GOAL OF THE EXERCISE: Please repeat every record exactly, leaving out any pictures.

RECORDS FOR THE TASK:
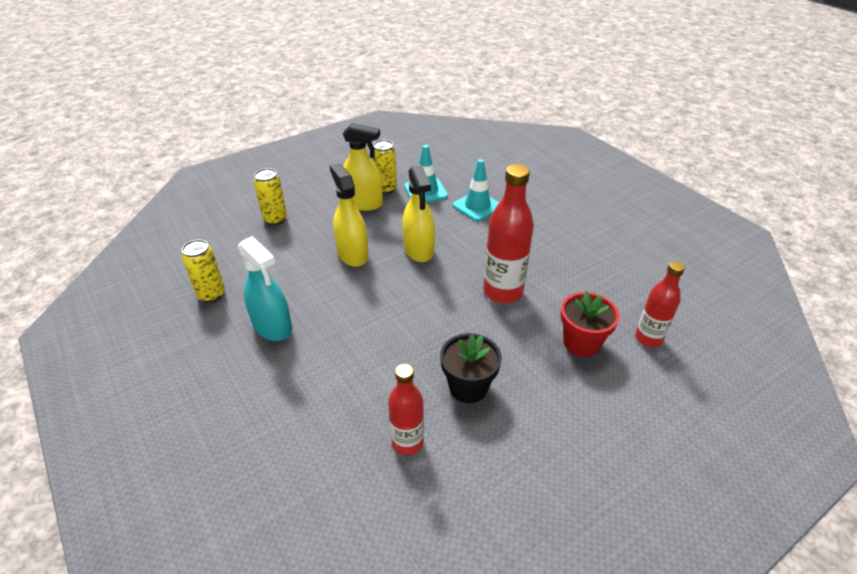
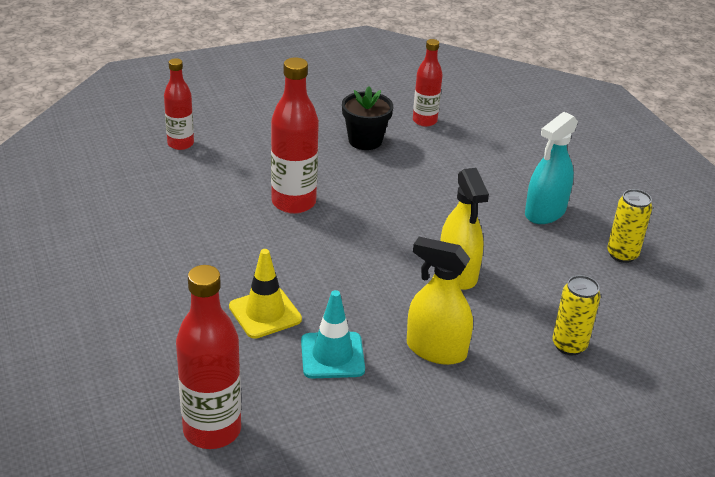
camera: 170 degrees left, 5 degrees down
(272, 326) = (545, 212): turquoise spray bottle -> turquoise spray bottle turned 105 degrees counterclockwise
(385, 188) = (396, 373): yellow can -> none
(418, 250) = (372, 264): yellow spray bottle -> none
(473, 153) = (212, 430): none -> red bottle
(477, 206) = (265, 313): turquoise traffic cone -> yellow traffic cone
(581, 343) = (245, 151): red flower pot -> none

TASK ANSWER:
camera: 170 degrees left, 5 degrees down
(272, 326) = (545, 212): turquoise spray bottle -> turquoise spray bottle turned 105 degrees counterclockwise
(385, 188) = (396, 373): yellow can -> none
(418, 250) = (372, 264): yellow spray bottle -> none
(473, 153) = (212, 430): none -> red bottle
(477, 206) = (265, 313): turquoise traffic cone -> yellow traffic cone
(581, 343) = (245, 151): red flower pot -> none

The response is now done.